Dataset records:
= = = =

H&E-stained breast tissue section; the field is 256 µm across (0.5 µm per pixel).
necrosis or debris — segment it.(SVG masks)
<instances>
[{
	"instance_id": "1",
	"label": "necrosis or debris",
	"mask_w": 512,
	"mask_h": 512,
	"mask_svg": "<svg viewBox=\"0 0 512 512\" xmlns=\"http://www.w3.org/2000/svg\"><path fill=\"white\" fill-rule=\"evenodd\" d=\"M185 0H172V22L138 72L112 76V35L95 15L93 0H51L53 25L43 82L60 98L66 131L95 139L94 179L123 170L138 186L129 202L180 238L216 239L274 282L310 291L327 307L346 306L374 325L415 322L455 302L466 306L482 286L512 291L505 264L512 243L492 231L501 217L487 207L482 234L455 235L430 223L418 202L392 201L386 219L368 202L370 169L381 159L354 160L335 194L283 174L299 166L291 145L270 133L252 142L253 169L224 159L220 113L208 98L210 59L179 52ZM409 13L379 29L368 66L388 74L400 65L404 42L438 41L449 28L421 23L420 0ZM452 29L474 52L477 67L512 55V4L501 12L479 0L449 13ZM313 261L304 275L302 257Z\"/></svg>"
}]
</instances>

= = = =

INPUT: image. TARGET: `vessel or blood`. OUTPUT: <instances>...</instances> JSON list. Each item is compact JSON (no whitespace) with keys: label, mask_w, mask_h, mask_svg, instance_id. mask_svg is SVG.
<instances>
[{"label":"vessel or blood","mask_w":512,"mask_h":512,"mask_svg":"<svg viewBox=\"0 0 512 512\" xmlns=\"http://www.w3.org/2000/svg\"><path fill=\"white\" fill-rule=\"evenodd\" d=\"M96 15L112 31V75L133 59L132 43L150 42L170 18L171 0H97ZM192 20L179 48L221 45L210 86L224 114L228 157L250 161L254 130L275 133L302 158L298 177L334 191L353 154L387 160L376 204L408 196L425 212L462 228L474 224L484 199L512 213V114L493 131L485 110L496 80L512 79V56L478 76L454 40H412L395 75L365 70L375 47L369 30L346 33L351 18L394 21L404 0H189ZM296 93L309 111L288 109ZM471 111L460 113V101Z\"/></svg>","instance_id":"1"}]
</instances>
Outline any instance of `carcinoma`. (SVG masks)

= = = =

Return the lines from the line with "mask_svg is SVG." through the line with "Outline any instance", inclusive, exactly as they stand, and nothing else.

INPUT: image. TARGET: `vessel or blood`. OUTPUT: <instances>...</instances> JSON list. Each item is compact JSON (no whitespace) with keys: label, mask_w, mask_h, mask_svg, instance_id. mask_svg is SVG.
<instances>
[{"label":"vessel or blood","mask_w":512,"mask_h":512,"mask_svg":"<svg viewBox=\"0 0 512 512\" xmlns=\"http://www.w3.org/2000/svg\"><path fill=\"white\" fill-rule=\"evenodd\" d=\"M96 15L112 31V75L133 59L132 43L150 42L170 18L171 0H97ZM192 20L179 48L221 45L210 86L224 114L228 157L250 161L254 130L275 133L302 158L298 177L334 191L353 154L387 160L376 204L408 196L425 212L462 228L474 224L484 199L512 213V114L493 131L485 110L496 80L512 79V56L478 76L454 40H412L395 75L365 70L375 47L369 30L346 33L351 18L394 21L404 0H189ZM296 93L309 111L288 109ZM471 111L460 113V101Z\"/></svg>","instance_id":"1"}]
</instances>
Outline any instance of `carcinoma`. (SVG masks)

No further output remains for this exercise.